:: Record set
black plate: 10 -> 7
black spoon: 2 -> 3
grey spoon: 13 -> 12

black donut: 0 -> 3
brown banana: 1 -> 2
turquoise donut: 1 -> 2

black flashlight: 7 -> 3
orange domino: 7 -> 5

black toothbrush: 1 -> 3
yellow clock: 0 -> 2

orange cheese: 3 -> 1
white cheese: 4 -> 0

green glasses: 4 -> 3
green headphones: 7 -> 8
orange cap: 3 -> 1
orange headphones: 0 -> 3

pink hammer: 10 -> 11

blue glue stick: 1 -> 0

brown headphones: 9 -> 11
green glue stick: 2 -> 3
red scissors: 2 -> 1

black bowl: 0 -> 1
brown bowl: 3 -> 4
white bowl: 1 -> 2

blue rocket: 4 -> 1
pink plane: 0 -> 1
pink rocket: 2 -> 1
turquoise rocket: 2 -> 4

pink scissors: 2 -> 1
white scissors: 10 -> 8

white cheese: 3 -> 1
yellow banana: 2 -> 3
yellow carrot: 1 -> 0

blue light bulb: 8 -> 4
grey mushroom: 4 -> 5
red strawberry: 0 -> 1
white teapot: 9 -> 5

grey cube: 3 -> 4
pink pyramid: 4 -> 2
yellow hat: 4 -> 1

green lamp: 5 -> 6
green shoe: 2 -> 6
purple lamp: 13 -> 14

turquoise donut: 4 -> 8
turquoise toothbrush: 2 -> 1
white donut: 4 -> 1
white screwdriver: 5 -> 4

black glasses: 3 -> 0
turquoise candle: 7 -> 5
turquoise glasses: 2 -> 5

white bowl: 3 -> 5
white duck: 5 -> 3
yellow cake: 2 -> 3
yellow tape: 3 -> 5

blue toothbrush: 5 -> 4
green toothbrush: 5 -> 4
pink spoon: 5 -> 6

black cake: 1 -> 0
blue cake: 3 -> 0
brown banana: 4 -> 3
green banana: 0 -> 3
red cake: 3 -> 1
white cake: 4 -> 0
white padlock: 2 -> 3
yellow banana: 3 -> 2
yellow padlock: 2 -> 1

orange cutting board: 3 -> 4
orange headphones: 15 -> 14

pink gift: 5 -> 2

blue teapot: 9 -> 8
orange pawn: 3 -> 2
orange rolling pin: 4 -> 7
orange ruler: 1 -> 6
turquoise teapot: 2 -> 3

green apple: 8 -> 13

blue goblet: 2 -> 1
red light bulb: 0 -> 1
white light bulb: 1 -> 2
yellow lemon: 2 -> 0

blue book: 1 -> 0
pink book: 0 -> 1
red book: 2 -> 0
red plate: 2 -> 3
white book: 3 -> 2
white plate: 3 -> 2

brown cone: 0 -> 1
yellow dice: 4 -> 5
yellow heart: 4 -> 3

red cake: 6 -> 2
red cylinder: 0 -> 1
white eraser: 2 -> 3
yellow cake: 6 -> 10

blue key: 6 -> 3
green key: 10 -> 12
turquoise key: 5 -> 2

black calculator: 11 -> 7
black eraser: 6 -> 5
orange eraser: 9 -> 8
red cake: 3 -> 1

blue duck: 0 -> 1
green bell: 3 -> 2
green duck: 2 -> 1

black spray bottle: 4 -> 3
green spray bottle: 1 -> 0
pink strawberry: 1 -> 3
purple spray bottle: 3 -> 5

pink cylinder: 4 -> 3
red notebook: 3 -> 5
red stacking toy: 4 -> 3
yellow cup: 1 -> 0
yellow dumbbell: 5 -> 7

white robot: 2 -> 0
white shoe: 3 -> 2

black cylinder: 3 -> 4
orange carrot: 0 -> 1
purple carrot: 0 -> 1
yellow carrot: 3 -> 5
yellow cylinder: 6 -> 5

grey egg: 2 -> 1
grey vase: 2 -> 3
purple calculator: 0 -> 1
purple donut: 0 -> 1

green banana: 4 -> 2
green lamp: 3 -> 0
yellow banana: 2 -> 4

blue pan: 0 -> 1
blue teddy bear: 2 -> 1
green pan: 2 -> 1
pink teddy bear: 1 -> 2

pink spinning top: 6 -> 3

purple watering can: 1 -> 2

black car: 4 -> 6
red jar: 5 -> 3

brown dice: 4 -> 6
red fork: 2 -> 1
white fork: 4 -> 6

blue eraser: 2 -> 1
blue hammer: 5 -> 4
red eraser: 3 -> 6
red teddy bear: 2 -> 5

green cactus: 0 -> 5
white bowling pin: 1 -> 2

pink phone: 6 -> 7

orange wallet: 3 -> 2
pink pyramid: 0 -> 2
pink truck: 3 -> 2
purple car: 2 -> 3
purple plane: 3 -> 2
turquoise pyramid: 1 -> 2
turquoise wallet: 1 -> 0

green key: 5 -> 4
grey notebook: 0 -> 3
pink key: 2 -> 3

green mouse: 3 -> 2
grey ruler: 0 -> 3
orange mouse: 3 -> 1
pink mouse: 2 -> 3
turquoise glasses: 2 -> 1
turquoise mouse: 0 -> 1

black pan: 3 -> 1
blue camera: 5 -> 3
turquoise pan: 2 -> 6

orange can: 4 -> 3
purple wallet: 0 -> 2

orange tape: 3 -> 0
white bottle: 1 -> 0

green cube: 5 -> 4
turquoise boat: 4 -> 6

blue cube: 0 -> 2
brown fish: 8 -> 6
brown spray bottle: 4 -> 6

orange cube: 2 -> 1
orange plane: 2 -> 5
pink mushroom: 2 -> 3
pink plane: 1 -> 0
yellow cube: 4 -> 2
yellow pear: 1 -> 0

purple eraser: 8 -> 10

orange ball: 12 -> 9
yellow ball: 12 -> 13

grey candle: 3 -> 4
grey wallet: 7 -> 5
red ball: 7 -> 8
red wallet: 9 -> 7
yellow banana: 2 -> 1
::::
What needs to be done –
Read the entries and select each line where the word "cheese" is found.

Output below –
orange cheese: 3 -> 1
white cheese: 4 -> 0
white cheese: 3 -> 1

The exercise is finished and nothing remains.